AVAILABLE RECORDS:
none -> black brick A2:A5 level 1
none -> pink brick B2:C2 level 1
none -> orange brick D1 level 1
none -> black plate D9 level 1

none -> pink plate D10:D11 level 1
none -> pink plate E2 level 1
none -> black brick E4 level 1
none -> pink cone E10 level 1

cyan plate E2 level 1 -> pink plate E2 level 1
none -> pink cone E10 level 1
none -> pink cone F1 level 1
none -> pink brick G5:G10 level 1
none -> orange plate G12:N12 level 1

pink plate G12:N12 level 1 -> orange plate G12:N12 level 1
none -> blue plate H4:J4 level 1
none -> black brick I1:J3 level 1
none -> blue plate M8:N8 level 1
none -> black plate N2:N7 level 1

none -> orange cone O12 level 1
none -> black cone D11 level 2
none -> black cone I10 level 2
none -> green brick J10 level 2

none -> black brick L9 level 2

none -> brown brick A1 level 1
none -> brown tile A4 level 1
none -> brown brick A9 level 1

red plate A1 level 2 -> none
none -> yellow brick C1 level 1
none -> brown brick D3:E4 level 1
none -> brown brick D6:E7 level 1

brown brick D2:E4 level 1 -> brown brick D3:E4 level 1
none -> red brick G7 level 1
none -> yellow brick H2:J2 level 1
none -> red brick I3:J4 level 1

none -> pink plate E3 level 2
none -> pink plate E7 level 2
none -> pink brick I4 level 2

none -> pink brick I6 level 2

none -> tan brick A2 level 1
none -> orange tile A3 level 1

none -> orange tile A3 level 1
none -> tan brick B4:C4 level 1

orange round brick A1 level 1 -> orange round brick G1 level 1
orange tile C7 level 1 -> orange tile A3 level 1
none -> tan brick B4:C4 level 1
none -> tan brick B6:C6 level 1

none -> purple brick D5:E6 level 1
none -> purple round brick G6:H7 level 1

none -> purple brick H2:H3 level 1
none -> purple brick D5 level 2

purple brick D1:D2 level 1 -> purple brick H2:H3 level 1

WHAT NEEDS TO BE DONE:
Every line from the line containing "pink plate G12:N12" through the line containing "none -> brown brick A1 level 1" in the records above must be retyped exactly. Leave out the rest.

ANSWER FOR THE TASK:
pink plate G12:N12 level 1 -> orange plate G12:N12 level 1
none -> blue plate H4:J4 level 1
none -> black brick I1:J3 level 1
none -> blue plate M8:N8 level 1
none -> black plate N2:N7 level 1

none -> orange cone O12 level 1
none -> black cone D11 level 2
none -> black cone I10 level 2
none -> green brick J10 level 2

none -> black brick L9 level 2

none -> brown brick A1 level 1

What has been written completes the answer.